[Image sets with object changes]

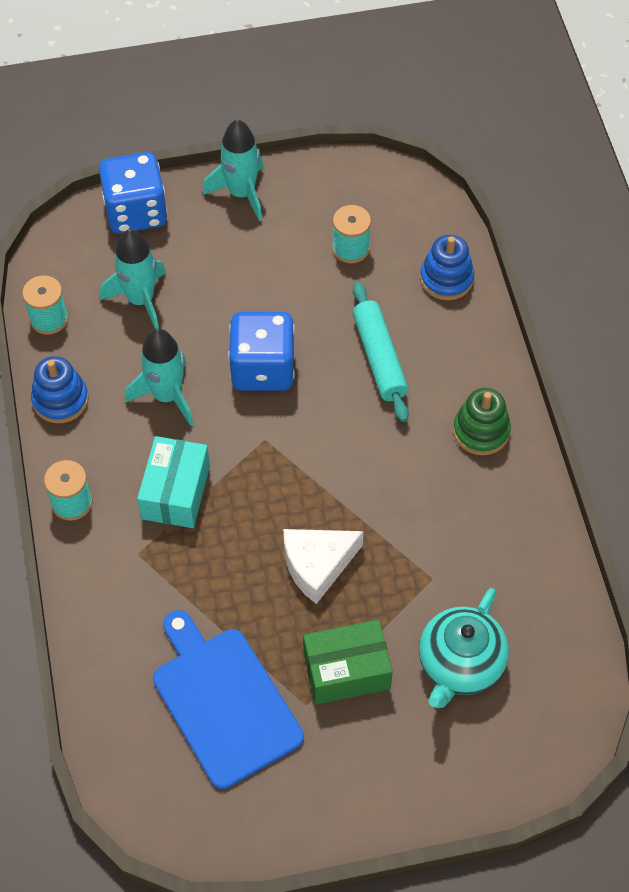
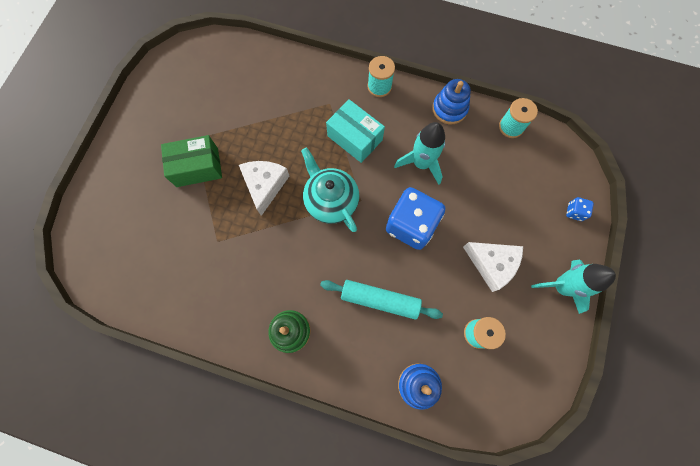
camera: 120 degrees right, 15 degrees up
(136, 212) = (574, 212): blue dice -> blue dice, size x0.42
(140, 300) = (500, 182): turquoise rocket -> none
(224, 701) = (223, 103): blue cutting board -> none
(258, 267) = (492, 264): none -> white cheese
(346, 671) = (197, 167): green box -> green box turned 60 degrees clockwise
(460, 665) = (159, 225): turquoise teapot -> turquoise teapot (331, 201)

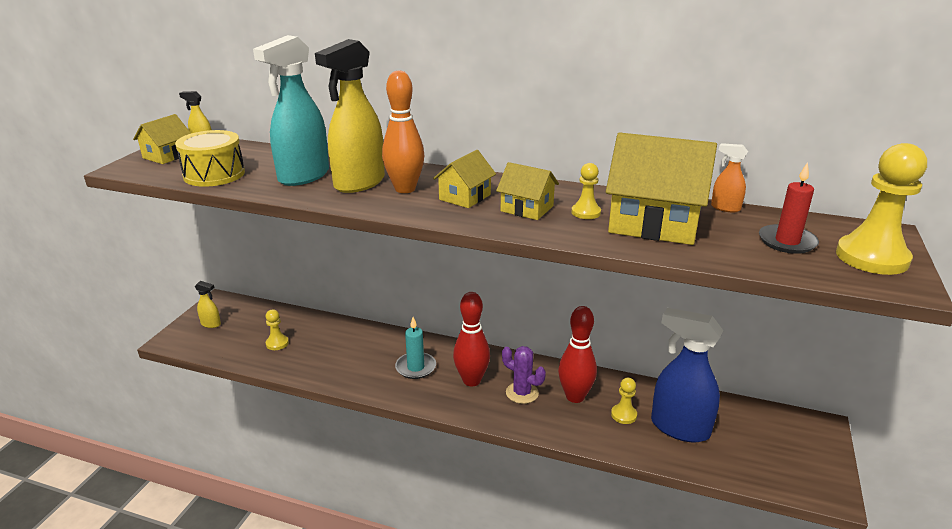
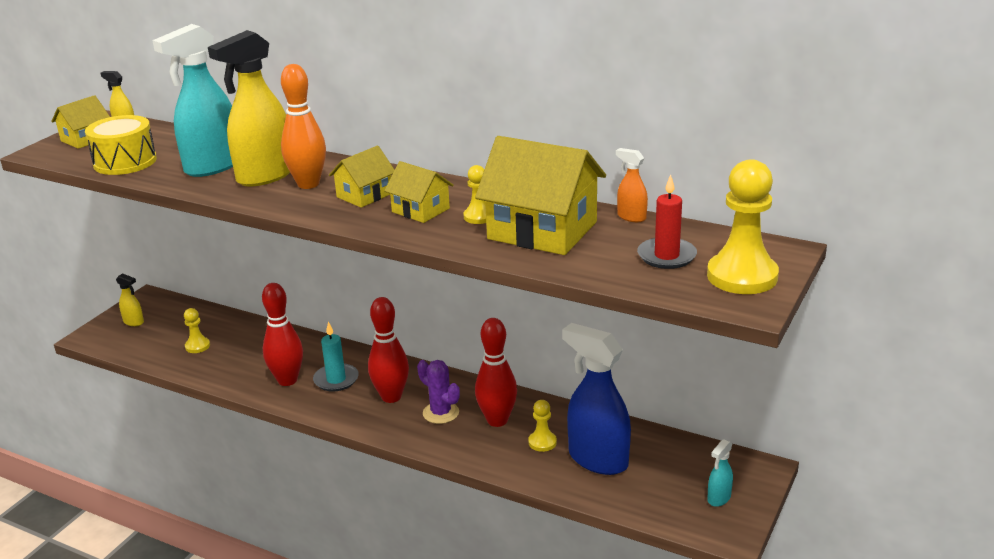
camera: 10 degrees right, 0 degrees up
(371, 371) = (287, 380): none -> red bowling pin
(802, 458) = (719, 498): none -> turquoise spray bottle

Task item - Your answer should be the lines from the one containing "(371, 371) = (287, 380): none" to the end of the entries above, restated exactly and alone.

Exercise result -
(371, 371) = (287, 380): none -> red bowling pin
(802, 458) = (719, 498): none -> turquoise spray bottle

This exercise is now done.